== Directions ==
All lines from the entries below that contain the string "pikufovik" should be copied out.

== Stored data ==
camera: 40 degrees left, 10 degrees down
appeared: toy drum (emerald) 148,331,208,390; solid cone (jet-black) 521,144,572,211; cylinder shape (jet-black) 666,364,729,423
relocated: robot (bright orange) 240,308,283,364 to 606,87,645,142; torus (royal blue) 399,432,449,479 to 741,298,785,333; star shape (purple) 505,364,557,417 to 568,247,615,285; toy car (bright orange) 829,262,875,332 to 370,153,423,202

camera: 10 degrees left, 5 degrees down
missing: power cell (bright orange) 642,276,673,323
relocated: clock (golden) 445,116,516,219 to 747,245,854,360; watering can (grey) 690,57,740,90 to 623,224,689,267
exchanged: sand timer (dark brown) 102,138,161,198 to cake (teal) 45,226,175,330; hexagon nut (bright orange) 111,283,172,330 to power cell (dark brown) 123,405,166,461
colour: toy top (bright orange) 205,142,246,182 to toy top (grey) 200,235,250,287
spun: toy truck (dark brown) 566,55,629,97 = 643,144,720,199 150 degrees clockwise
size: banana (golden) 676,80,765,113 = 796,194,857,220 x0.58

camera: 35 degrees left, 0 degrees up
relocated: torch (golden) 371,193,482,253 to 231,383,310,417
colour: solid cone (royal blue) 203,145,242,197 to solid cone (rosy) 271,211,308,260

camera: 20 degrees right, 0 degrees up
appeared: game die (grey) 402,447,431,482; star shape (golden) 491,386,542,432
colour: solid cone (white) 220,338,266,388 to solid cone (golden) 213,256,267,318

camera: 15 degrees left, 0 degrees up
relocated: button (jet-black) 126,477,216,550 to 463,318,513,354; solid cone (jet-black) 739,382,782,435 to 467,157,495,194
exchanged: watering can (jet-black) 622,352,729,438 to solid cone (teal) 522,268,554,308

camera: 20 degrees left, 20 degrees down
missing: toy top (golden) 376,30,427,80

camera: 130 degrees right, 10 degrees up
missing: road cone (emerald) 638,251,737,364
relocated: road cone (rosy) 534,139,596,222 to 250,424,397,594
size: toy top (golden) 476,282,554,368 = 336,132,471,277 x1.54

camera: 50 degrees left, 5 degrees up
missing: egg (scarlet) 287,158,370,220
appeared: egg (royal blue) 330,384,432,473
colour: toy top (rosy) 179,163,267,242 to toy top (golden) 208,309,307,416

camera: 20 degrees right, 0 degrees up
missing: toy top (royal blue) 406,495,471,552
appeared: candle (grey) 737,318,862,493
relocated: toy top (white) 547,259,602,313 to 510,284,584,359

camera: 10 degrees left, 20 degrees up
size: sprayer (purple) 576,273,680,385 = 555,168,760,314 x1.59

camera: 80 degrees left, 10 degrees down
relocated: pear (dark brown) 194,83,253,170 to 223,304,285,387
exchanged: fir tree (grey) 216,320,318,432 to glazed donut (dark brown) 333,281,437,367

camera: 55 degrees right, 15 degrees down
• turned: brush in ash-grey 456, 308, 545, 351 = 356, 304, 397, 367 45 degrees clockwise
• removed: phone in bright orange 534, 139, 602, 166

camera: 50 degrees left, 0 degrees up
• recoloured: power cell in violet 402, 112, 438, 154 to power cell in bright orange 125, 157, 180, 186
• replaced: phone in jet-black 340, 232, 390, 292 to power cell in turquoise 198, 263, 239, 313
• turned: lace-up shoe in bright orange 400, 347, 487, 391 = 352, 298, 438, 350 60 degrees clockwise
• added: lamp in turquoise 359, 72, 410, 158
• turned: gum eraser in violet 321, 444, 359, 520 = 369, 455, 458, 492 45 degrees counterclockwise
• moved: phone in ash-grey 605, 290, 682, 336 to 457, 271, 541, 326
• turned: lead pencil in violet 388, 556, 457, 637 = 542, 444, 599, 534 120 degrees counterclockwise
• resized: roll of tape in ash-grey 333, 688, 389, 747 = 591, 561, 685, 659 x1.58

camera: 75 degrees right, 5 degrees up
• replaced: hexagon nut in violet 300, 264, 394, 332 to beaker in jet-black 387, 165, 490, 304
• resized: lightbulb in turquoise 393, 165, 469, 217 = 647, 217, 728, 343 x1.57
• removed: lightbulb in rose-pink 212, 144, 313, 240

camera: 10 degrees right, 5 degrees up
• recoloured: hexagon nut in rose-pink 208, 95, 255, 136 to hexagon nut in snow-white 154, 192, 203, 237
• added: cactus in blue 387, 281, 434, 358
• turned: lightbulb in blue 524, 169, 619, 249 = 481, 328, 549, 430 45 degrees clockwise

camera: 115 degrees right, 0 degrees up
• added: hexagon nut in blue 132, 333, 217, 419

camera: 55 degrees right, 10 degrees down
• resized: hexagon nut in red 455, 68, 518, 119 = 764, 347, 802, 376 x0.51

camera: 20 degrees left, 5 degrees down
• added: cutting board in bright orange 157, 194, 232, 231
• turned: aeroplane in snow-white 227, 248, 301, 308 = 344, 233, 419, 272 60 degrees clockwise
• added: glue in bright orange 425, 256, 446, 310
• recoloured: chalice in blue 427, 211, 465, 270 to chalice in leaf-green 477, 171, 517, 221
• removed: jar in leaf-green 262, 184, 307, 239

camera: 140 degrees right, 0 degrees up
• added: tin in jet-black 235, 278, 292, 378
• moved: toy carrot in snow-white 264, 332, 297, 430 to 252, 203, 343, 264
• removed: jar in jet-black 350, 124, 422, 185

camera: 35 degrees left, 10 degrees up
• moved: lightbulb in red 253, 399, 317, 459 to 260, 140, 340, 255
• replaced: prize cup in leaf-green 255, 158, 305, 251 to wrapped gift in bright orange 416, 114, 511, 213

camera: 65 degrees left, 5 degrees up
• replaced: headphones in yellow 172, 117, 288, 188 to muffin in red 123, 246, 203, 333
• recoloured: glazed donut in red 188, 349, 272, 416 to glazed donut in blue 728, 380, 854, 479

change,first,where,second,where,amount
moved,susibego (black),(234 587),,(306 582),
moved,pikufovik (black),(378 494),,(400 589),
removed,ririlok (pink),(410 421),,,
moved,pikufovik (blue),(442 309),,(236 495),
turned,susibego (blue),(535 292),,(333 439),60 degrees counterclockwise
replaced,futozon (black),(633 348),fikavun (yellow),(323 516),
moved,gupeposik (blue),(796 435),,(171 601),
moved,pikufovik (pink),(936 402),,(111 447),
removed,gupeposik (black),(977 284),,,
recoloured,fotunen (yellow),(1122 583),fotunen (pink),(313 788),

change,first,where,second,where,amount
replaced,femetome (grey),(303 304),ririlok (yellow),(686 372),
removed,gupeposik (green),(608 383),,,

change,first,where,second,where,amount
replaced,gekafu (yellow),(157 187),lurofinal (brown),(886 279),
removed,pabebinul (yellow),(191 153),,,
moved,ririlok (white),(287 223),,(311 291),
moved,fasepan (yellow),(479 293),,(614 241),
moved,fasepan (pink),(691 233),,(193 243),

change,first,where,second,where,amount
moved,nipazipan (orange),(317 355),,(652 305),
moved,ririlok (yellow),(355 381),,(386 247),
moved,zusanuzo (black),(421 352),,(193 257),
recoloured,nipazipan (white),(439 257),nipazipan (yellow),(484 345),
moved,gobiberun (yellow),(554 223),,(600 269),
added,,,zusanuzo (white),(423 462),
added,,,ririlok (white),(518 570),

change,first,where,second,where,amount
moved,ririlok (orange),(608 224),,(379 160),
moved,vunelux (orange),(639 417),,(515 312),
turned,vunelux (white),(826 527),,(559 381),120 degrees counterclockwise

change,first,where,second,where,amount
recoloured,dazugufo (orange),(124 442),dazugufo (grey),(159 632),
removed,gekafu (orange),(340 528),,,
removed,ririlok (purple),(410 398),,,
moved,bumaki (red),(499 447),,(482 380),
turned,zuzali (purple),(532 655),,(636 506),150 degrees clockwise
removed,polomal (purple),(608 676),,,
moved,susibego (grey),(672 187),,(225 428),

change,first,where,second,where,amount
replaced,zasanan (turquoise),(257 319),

== Answer section ==
moved,pikufovik (black),(378 494),,(400 589),
moved,pikufovik (blue),(442 309),,(236 495),
moved,pikufovik (pink),(936 402),,(111 447),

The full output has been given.